AVAILABLE DATA —
--- --- ---

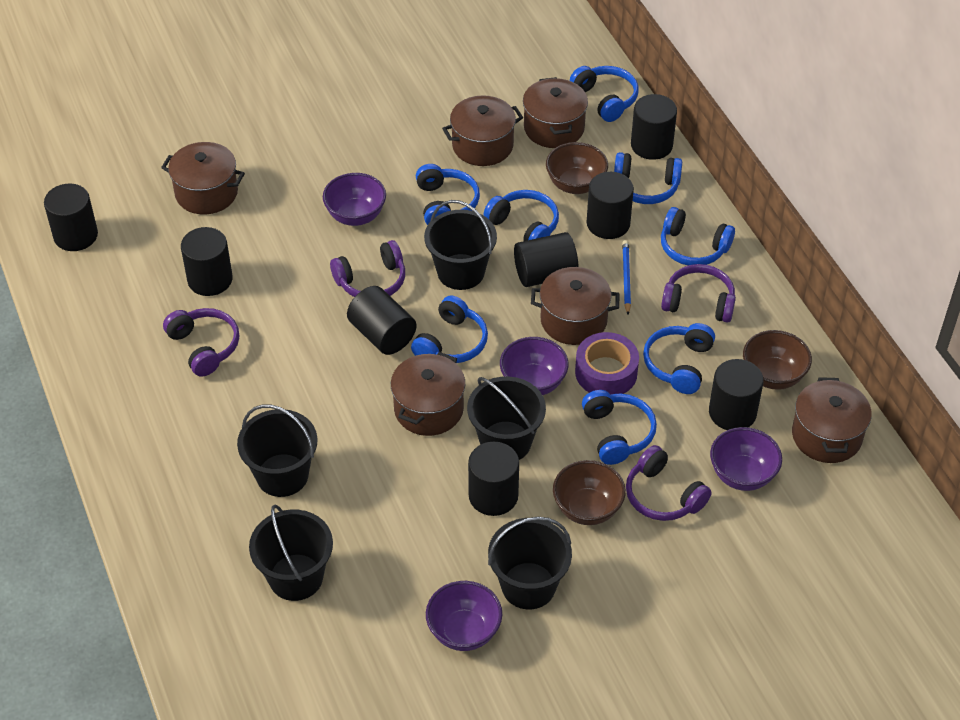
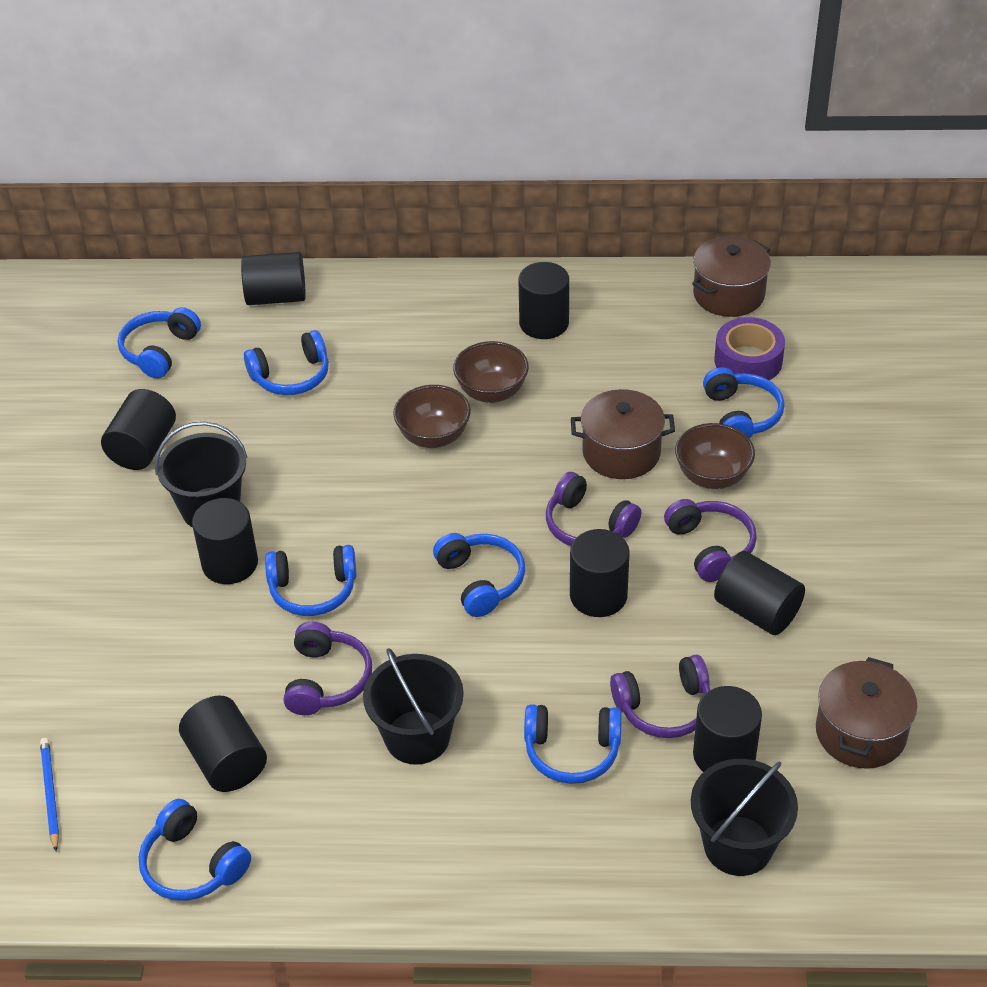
black bucket: 5 -> 3
blue headphones: 8 -> 7
brown pot: 6 -> 3
purple bowl: 4 -> 0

--- --- ---

WORK INSTRUCTIONS — From the first line to the last, retype the material exactly and exclude the pictures.

EXERCISE RESPONSE —
black bucket: 5 -> 3
blue headphones: 8 -> 7
brown pot: 6 -> 3
purple bowl: 4 -> 0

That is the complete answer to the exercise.